# Input
>>>>>

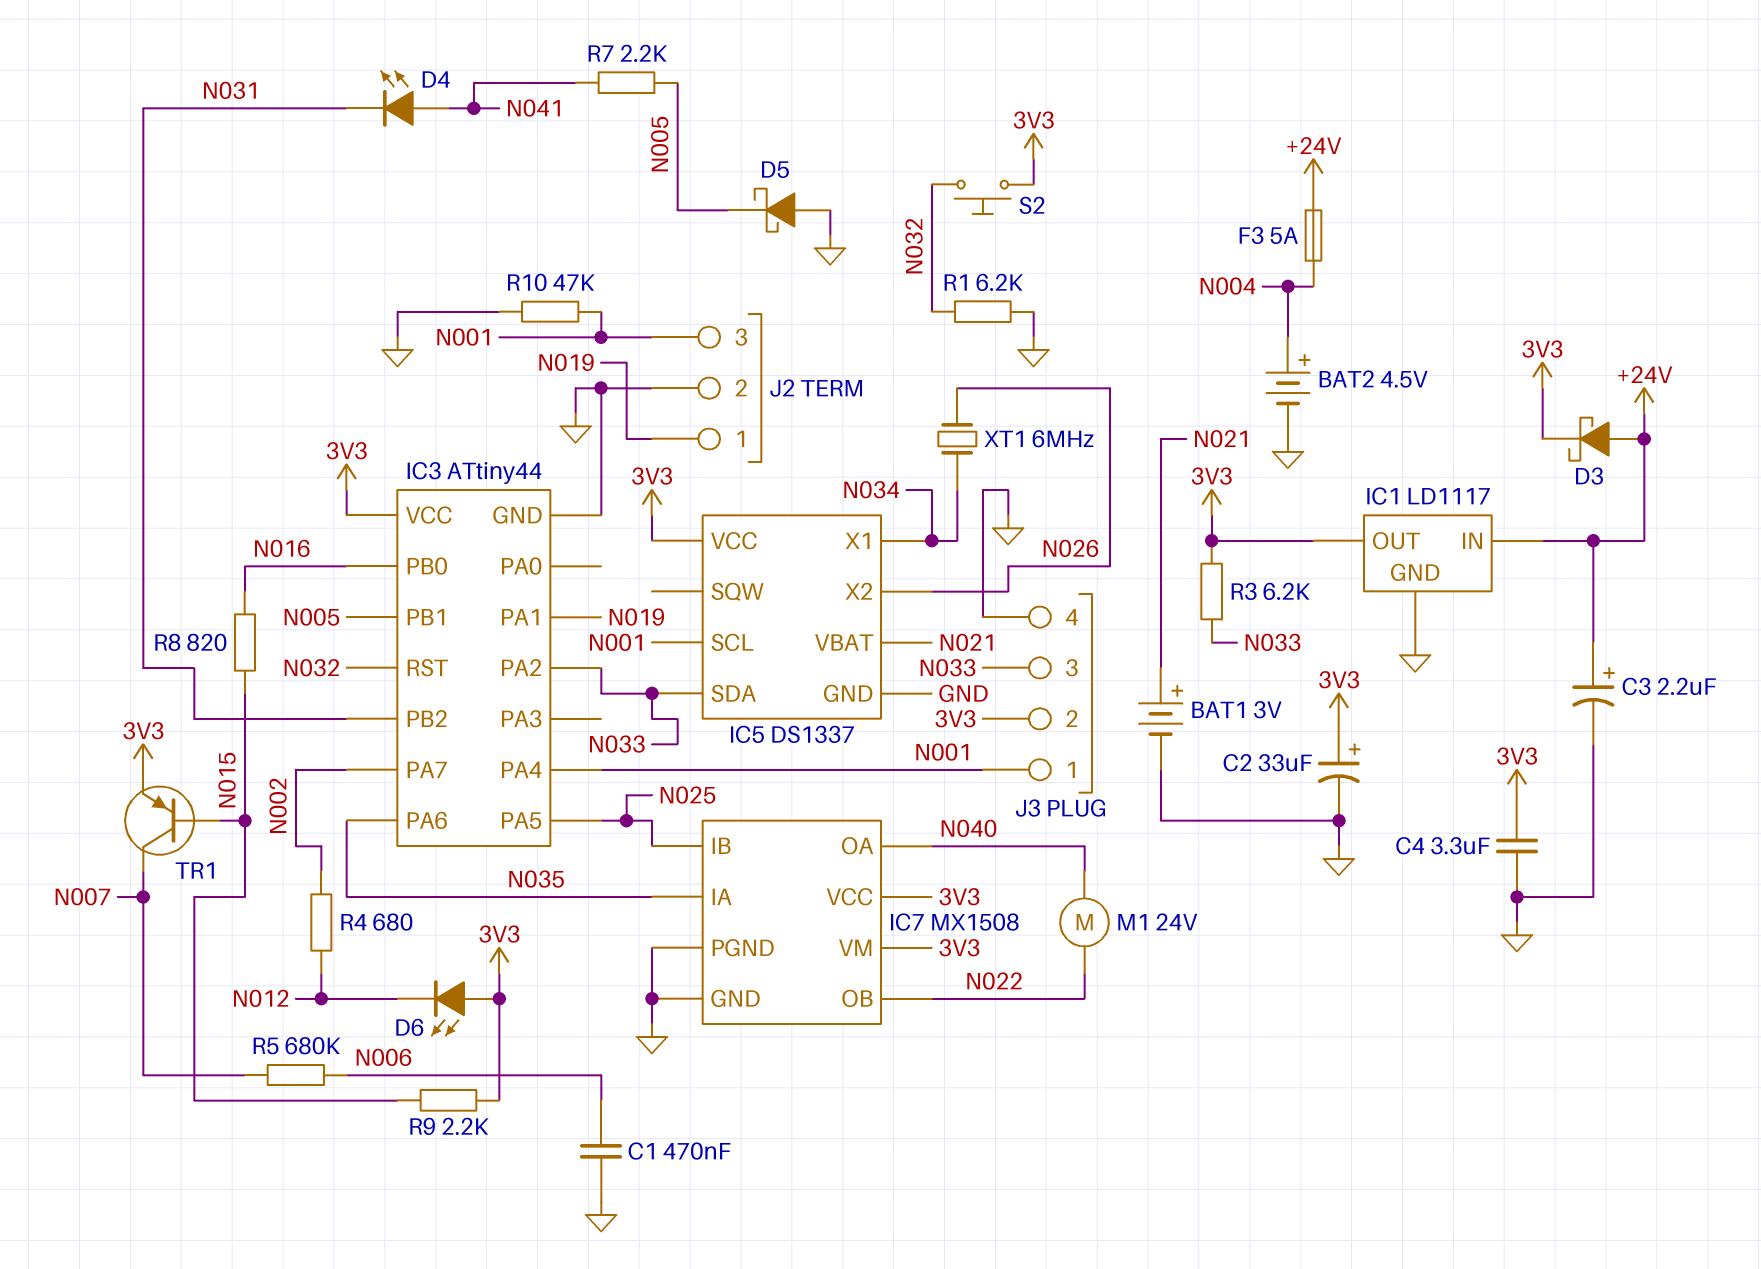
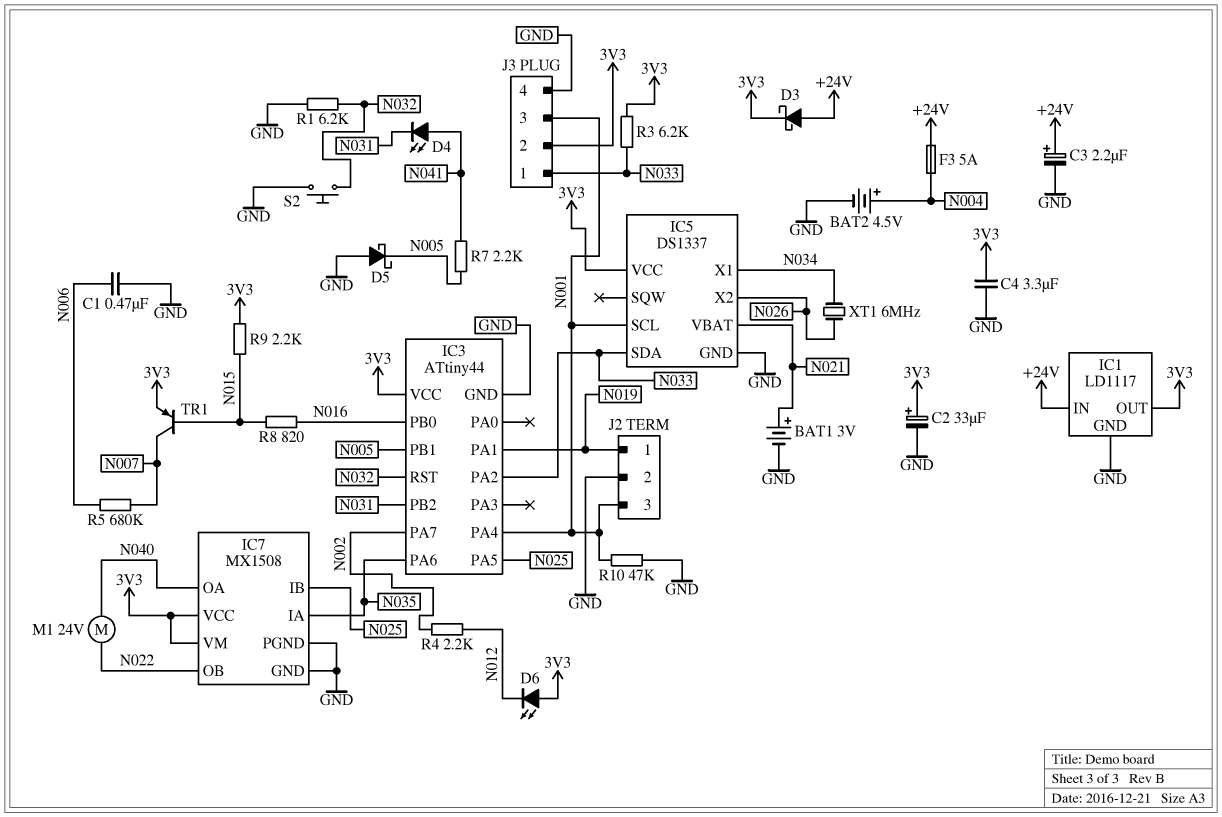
J3 pin 1: N001 -> N033
J3 pin 3: N033 -> N001
R4: 680 (N002, N012) -> 2.2k (N002, N012)
S2: button (3V3, N032) -> button (GND, N032)

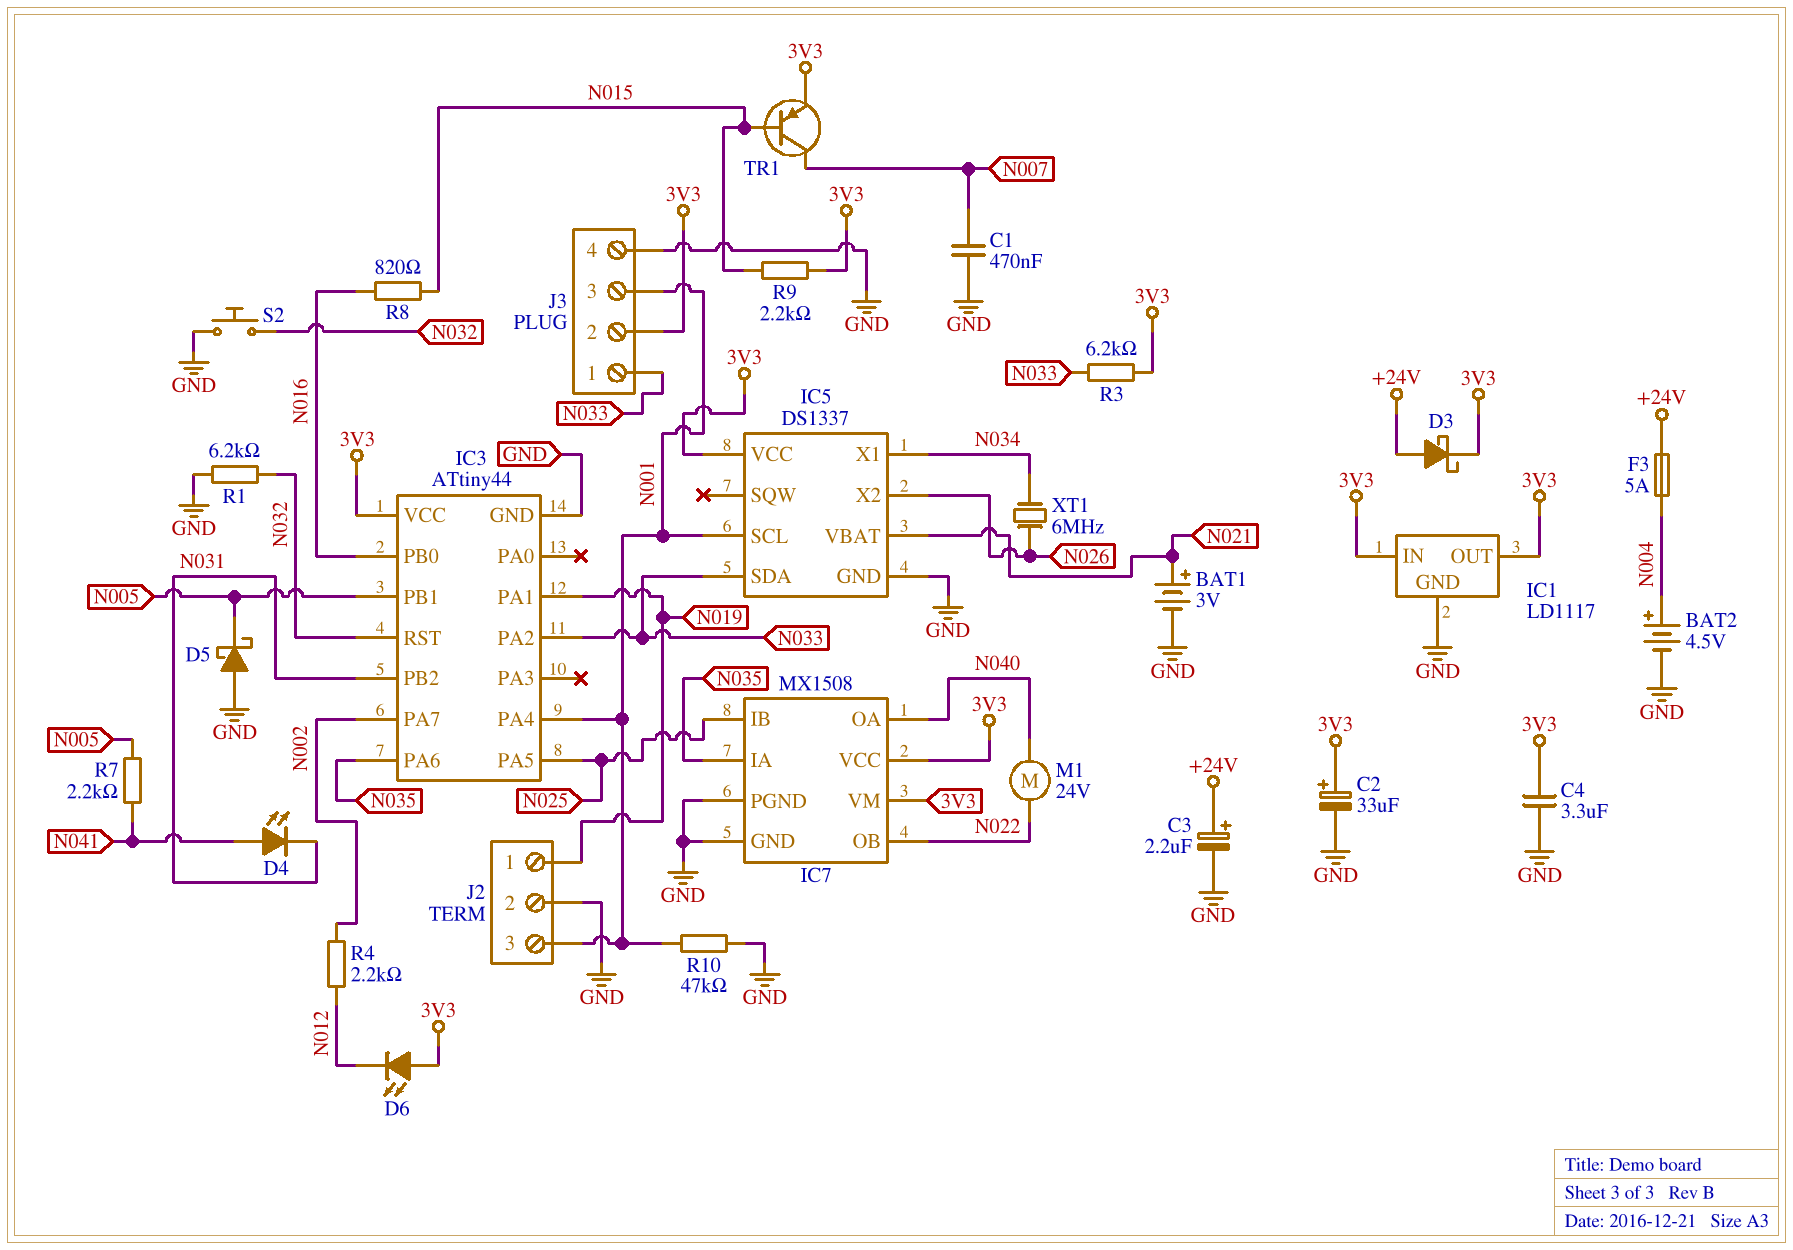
C1: 470nF (GND, N006) -> 470nF (GND, N007)
IC1 pin IN: +24V -> 3V3
R5: 680k (N006, N007) -> none

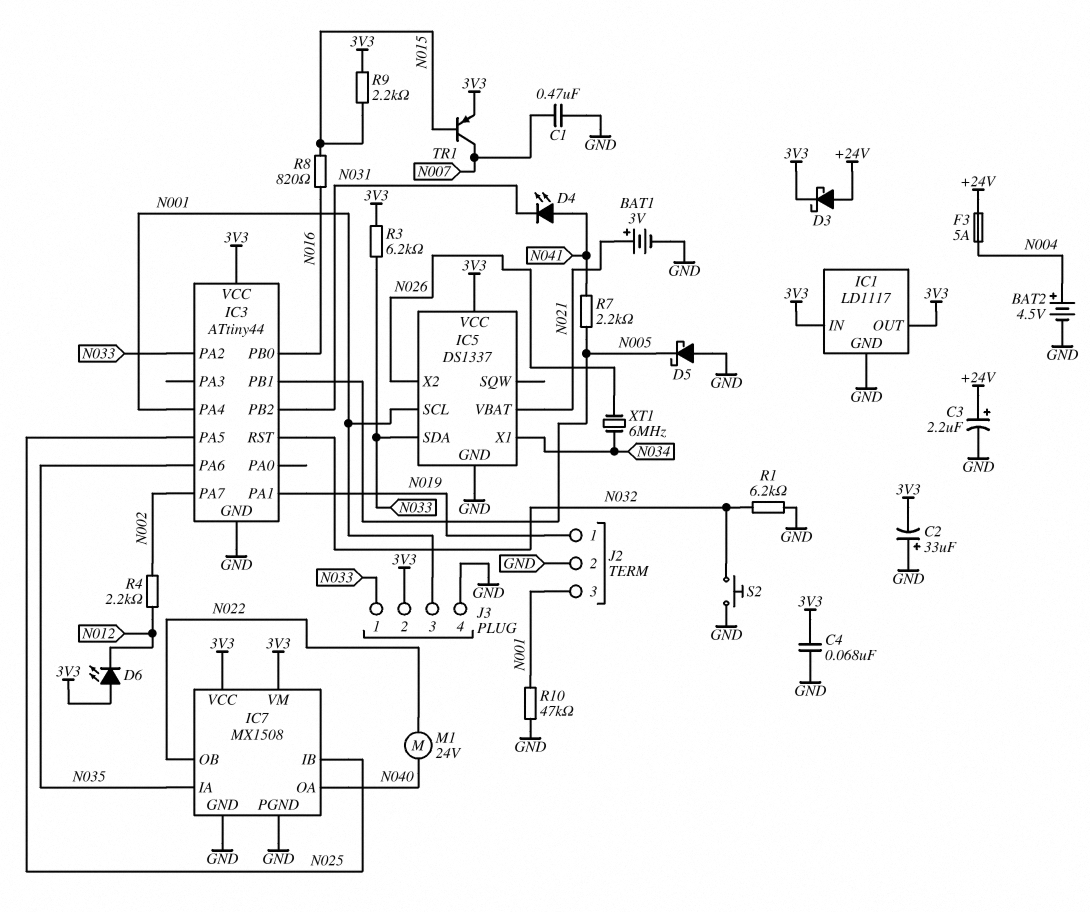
C2: 33uF (plus 3V3, minus GND) -> 33uF (plus GND, minus 3V3)
C4: 3.3uF (3V3, GND) -> 68nF (3V3, GND)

<<<<<

# What is expected
Your answer must be the records above, word for word, with every picture left out.

# Expected answer
J3 pin 1: N001 -> N033
J3 pin 3: N033 -> N001
R4: 680 (N002, N012) -> 2.2k (N002, N012)
S2: button (3V3, N032) -> button (GND, N032)

C1: 470nF (GND, N006) -> 470nF (GND, N007)
IC1 pin IN: +24V -> 3V3
R5: 680k (N006, N007) -> none

C2: 33uF (plus 3V3, minus GND) -> 33uF (plus GND, minus 3V3)
C4: 3.3uF (3V3, GND) -> 68nF (3V3, GND)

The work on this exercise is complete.